WHAT YOU ARE ASKED TO DO: Copy out the lines below word for word, and omit the pictures from your answer.

DATASET ENTRIES:
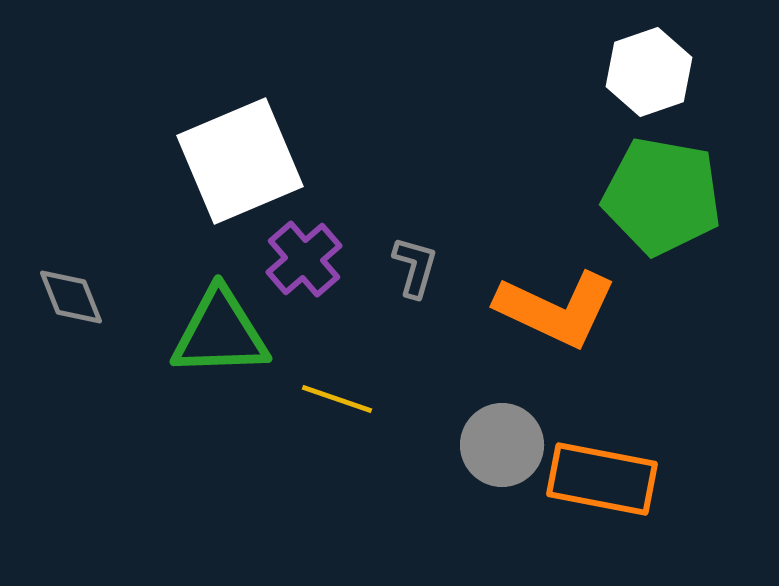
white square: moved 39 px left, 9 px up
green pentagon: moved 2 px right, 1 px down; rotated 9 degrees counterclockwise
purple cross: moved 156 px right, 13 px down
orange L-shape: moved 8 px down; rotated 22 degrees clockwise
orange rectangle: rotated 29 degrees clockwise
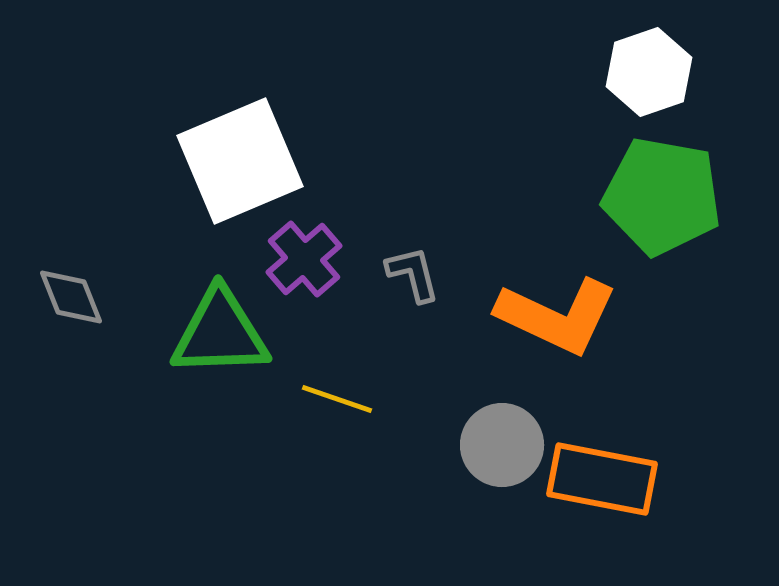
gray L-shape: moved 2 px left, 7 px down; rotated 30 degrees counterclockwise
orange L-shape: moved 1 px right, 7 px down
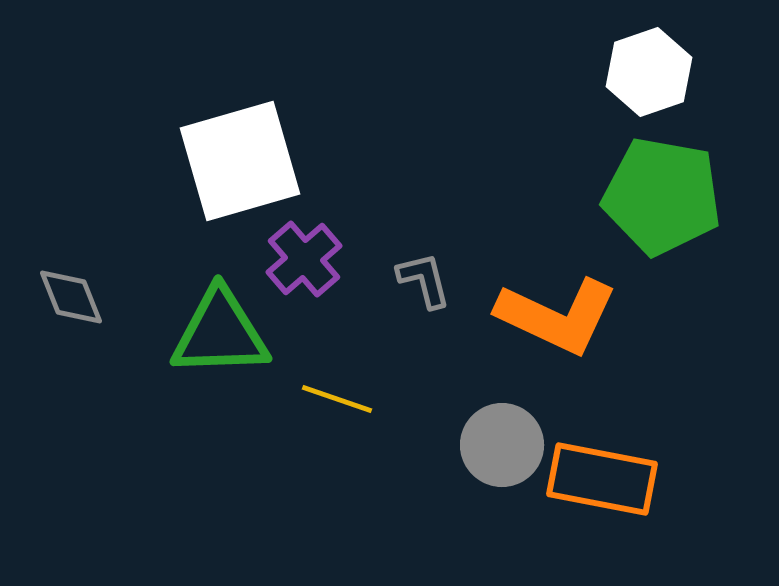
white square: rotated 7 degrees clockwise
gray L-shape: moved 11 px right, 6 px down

WRITTEN RESPONSE:
white square: moved 39 px left, 9 px up
green pentagon: moved 2 px right, 1 px down; rotated 9 degrees counterclockwise
purple cross: moved 156 px right, 13 px down
orange L-shape: moved 8 px down; rotated 22 degrees clockwise
orange rectangle: rotated 29 degrees clockwise
gray L-shape: moved 2 px left, 7 px down; rotated 30 degrees counterclockwise
orange L-shape: moved 1 px right, 7 px down
white square: rotated 7 degrees clockwise
gray L-shape: moved 11 px right, 6 px down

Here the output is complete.